**REQUIRED WORK**
Count the lines in the records that hold the string "ball". Only the number should be given.

++++ MATERIAL SUPPLIED ++++

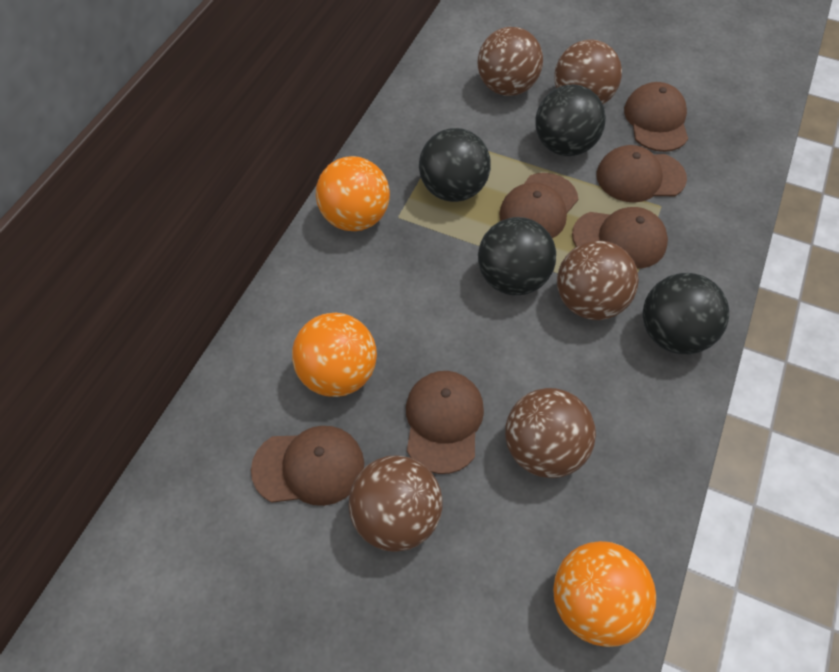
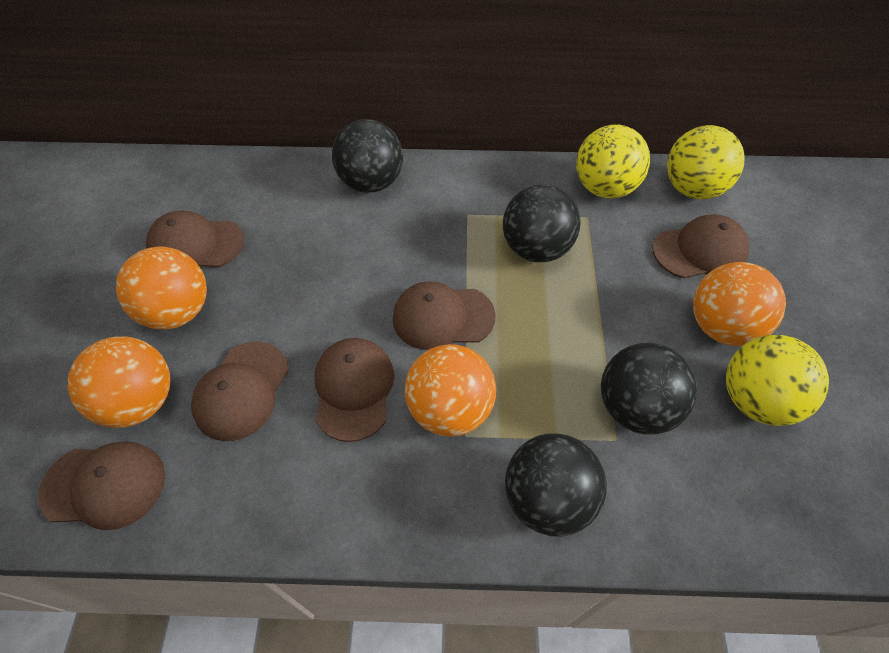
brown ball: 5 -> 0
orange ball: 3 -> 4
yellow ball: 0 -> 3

++++
++++ MATERIAL SUPPLIED ++++

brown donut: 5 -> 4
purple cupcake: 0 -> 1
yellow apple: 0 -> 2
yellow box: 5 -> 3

++++
++++ MATERIAL SUPPLIED ++++

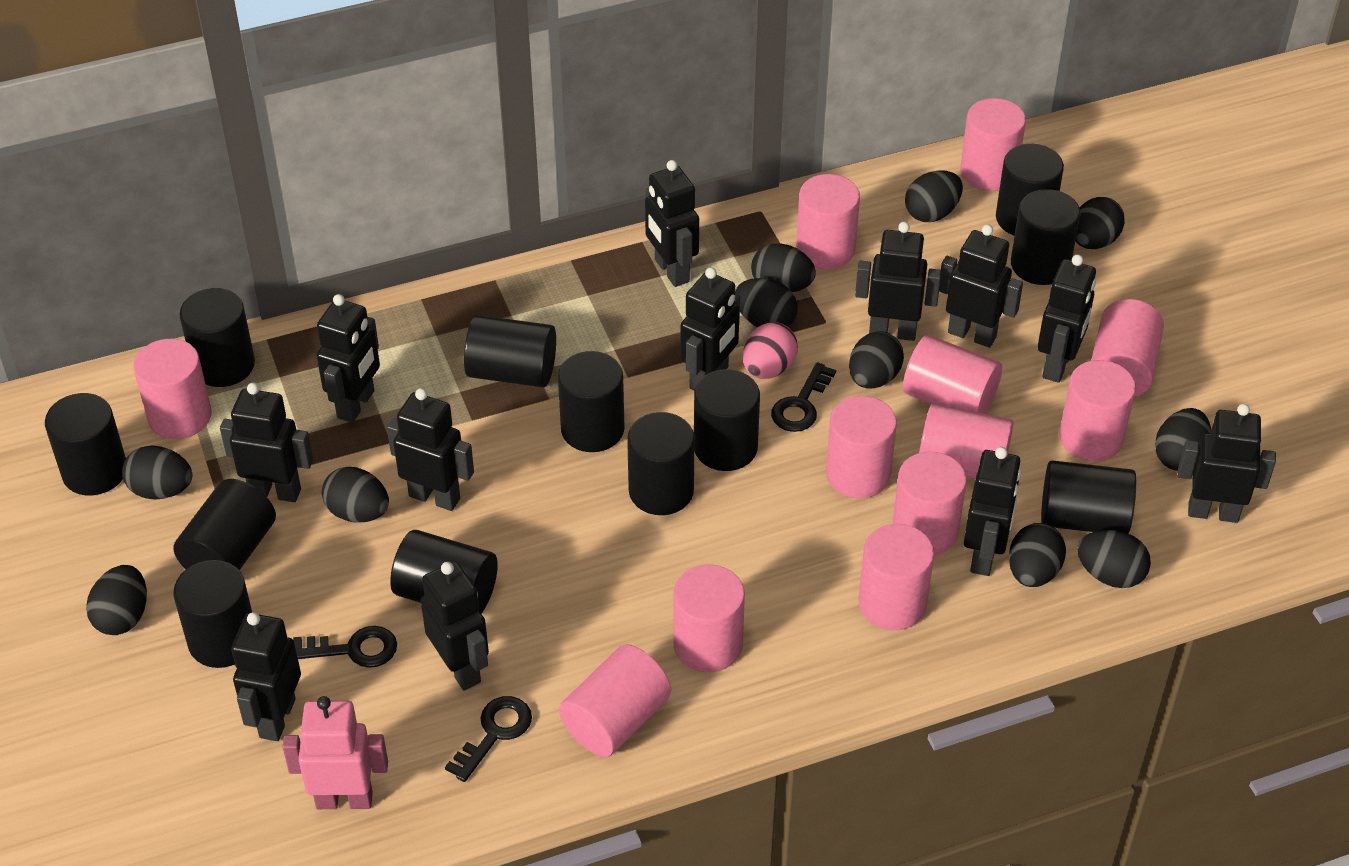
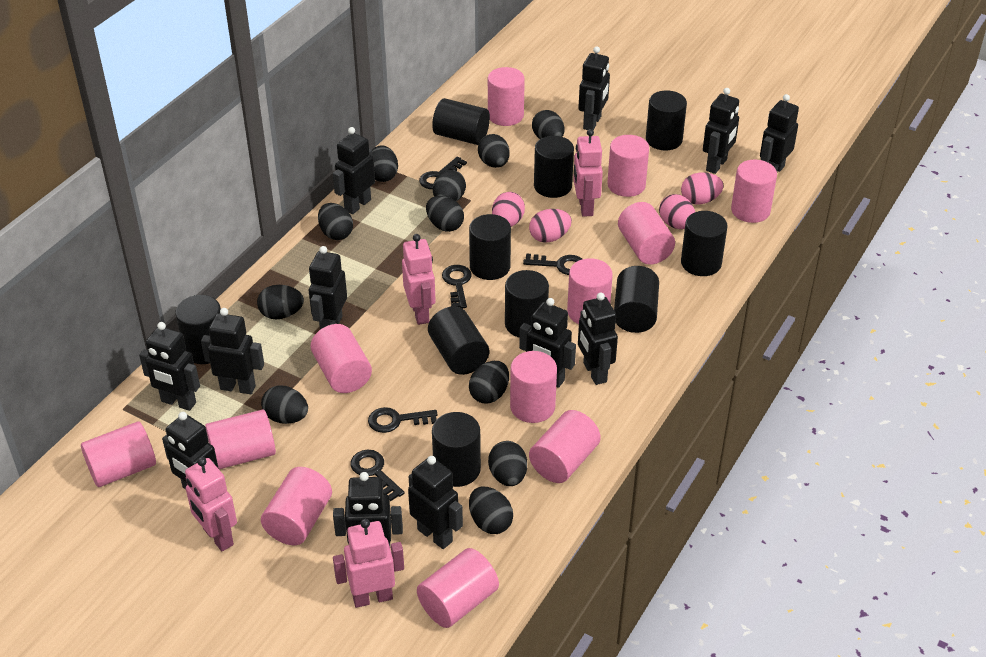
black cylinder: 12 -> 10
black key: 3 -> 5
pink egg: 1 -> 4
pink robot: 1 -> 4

++++

**YOUR RESPONSE**
3